How to complete this task: Set down every record below exactly as written, but leave out the pictures.

Before-and-after change records:
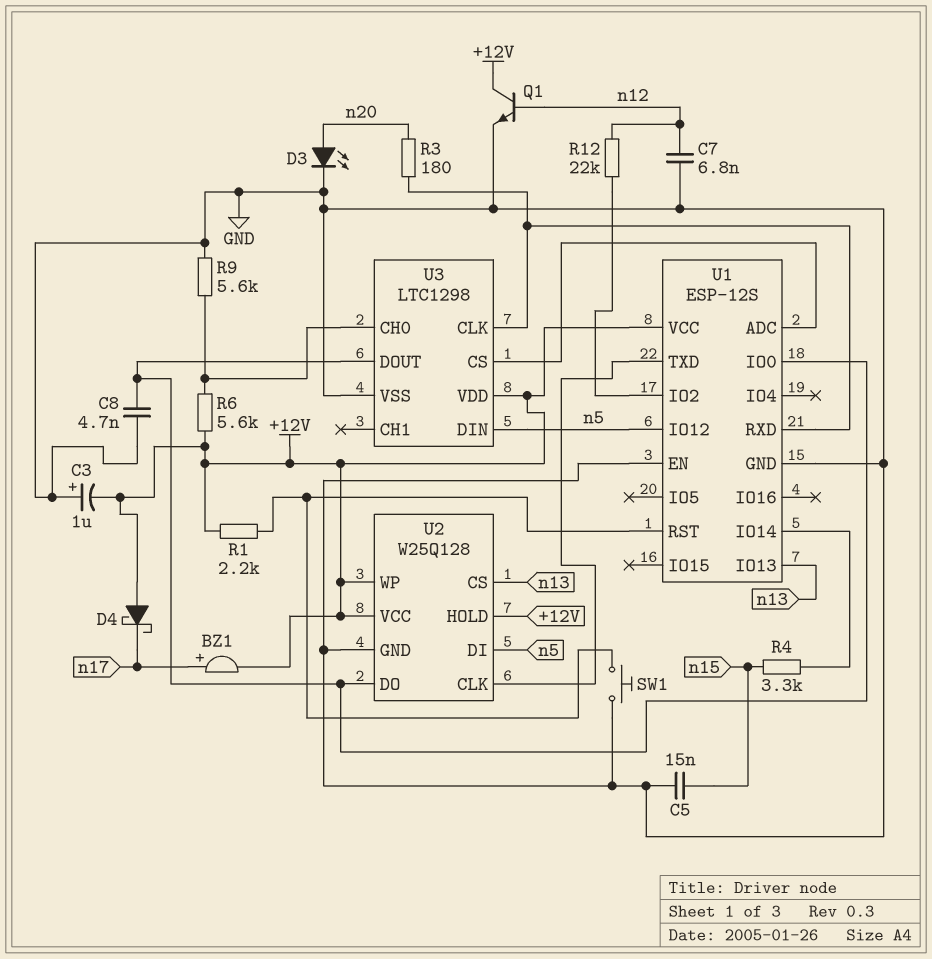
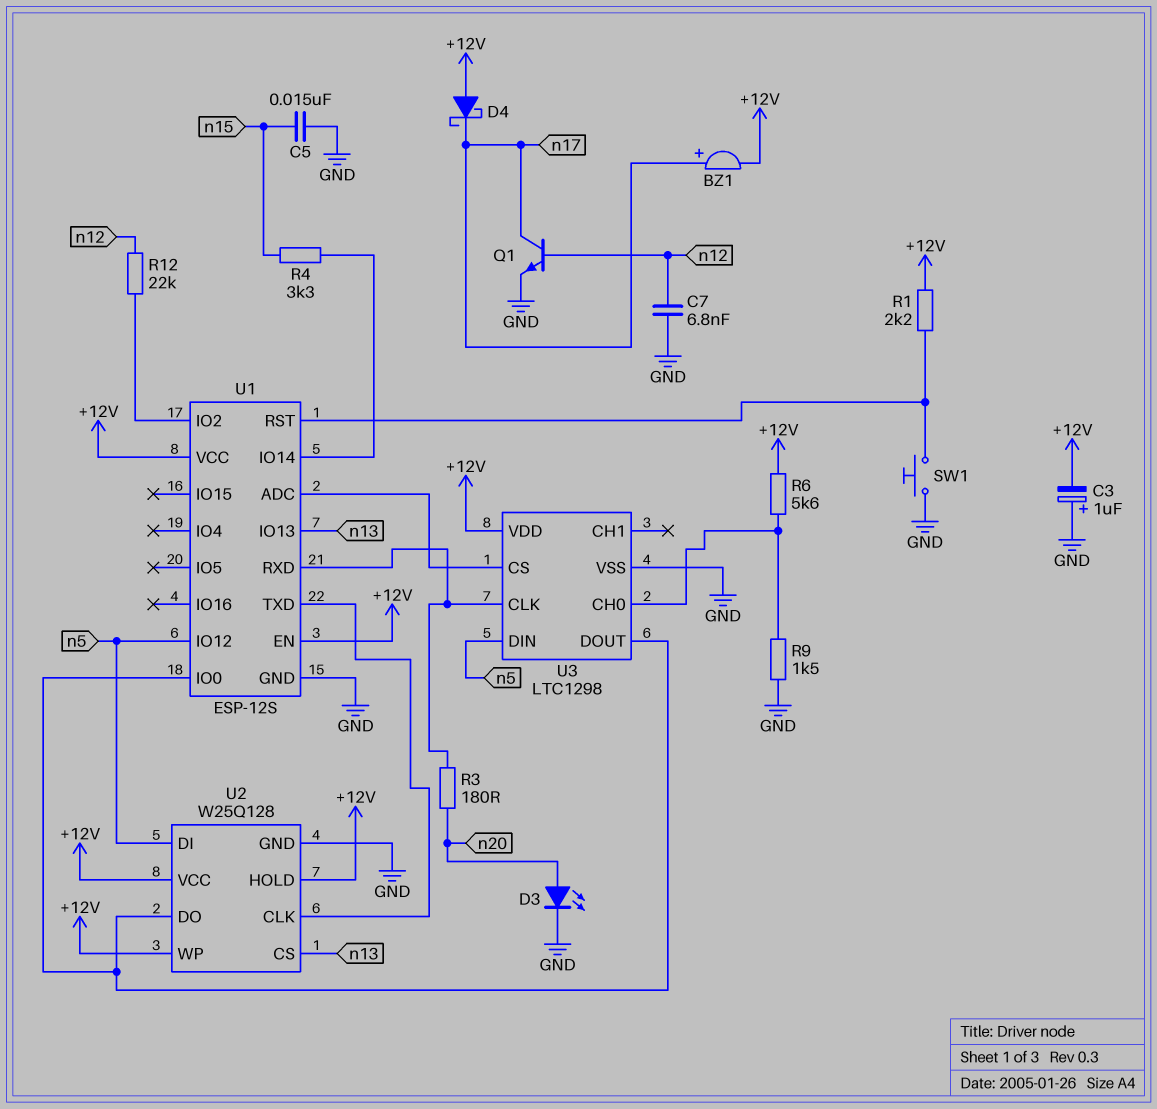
C8: 4.7nF (GND, U1/IO0) -> none
Q1: NPN (B n12, C +12V, E GND) -> NPN (B n12, C n17, E GND)
R9: 5.6k (GND, U3/CH0) -> 1.5k (GND, U3/CH0)
U1 pin EN: GND -> +12V

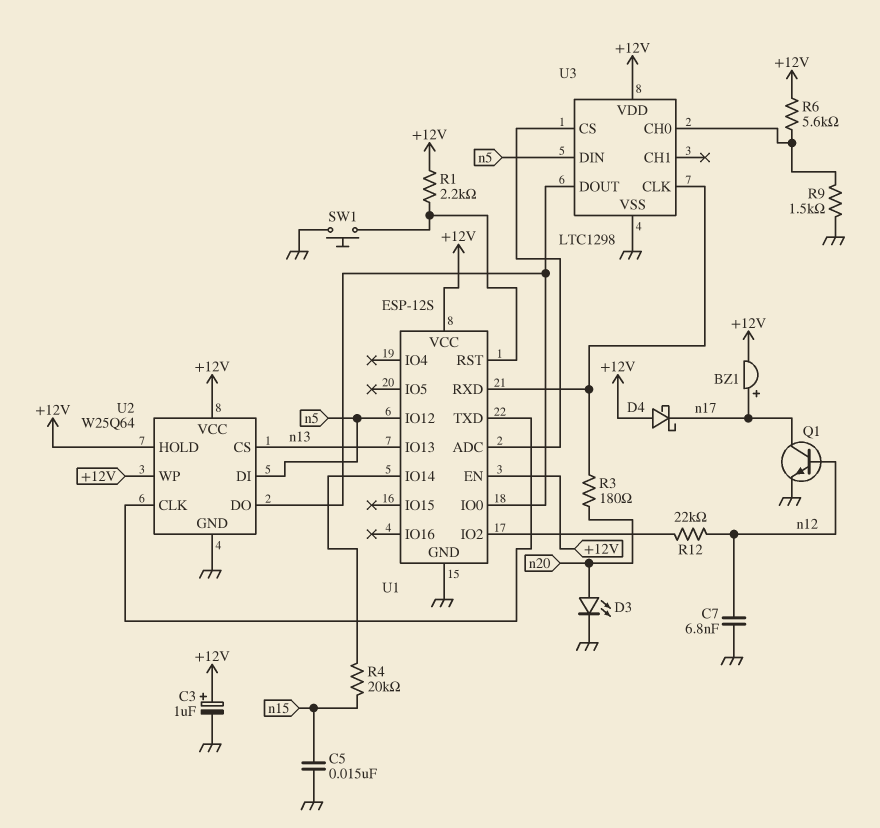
C3: 1uF (plus GND, minus +12V) -> 1uF (plus +12V, minus GND)
R4: 3.3k (U1/IO14, n15) -> 20k (U1/IO14, n15)
U2: W25Q128 -> W25Q64

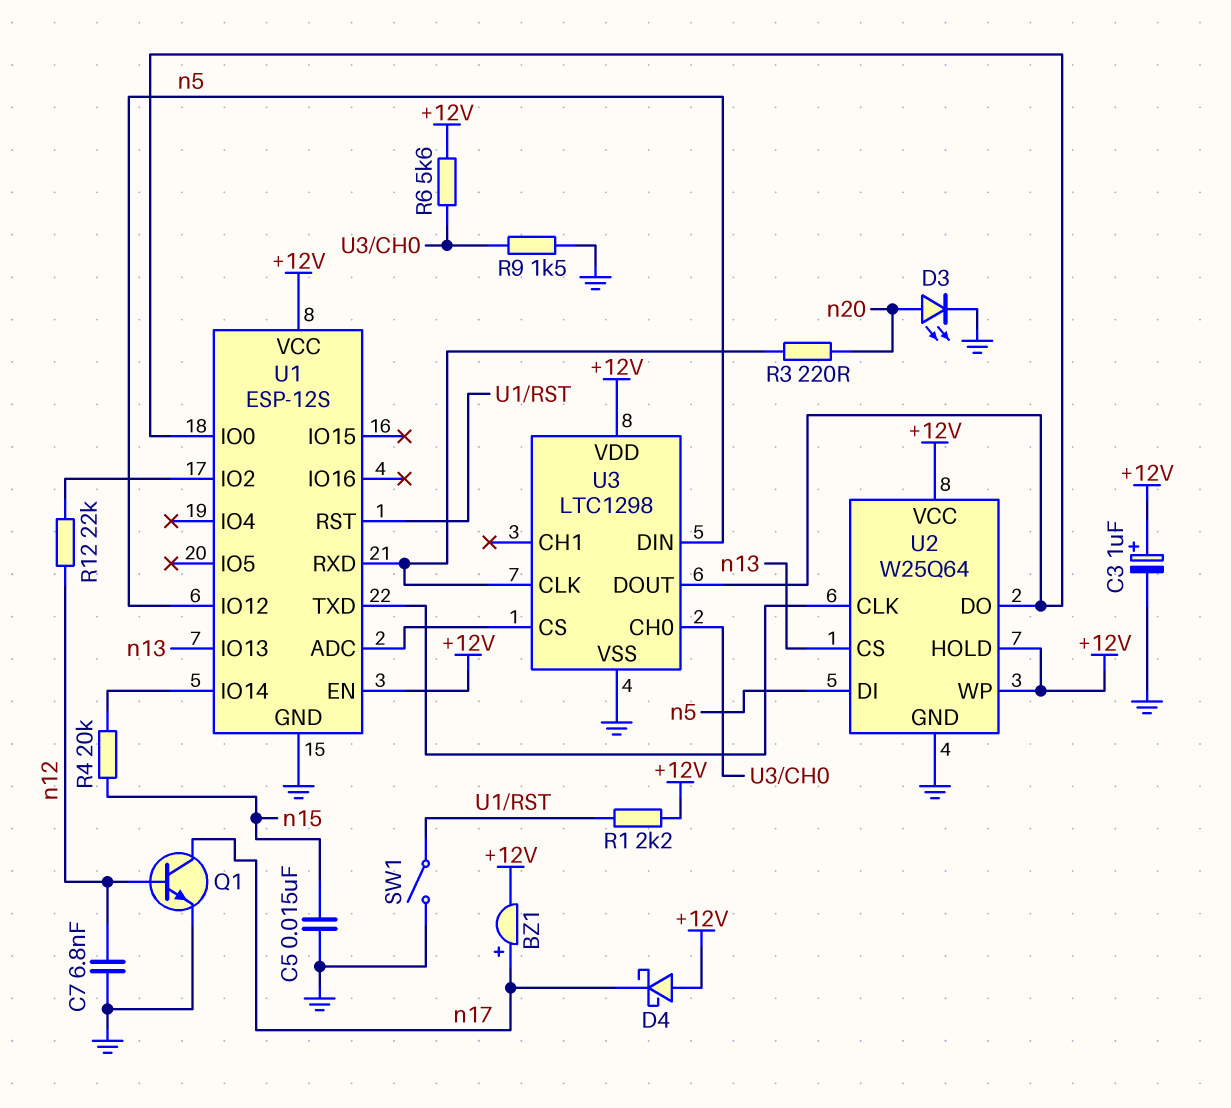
R3: 180 (U1/RXD, n20) -> 220 (U1/RXD, n20)
SW1: button (GND, U1/RST) -> switch (GND, U1/RST)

Your response:
C8: 4.7nF (GND, U1/IO0) -> none
Q1: NPN (B n12, C +12V, E GND) -> NPN (B n12, C n17, E GND)
R9: 5.6k (GND, U3/CH0) -> 1.5k (GND, U3/CH0)
U1 pin EN: GND -> +12V

C3: 1uF (plus GND, minus +12V) -> 1uF (plus +12V, minus GND)
R4: 3.3k (U1/IO14, n15) -> 20k (U1/IO14, n15)
U2: W25Q128 -> W25Q64

R3: 180 (U1/RXD, n20) -> 220 (U1/RXD, n20)
SW1: button (GND, U1/RST) -> switch (GND, U1/RST)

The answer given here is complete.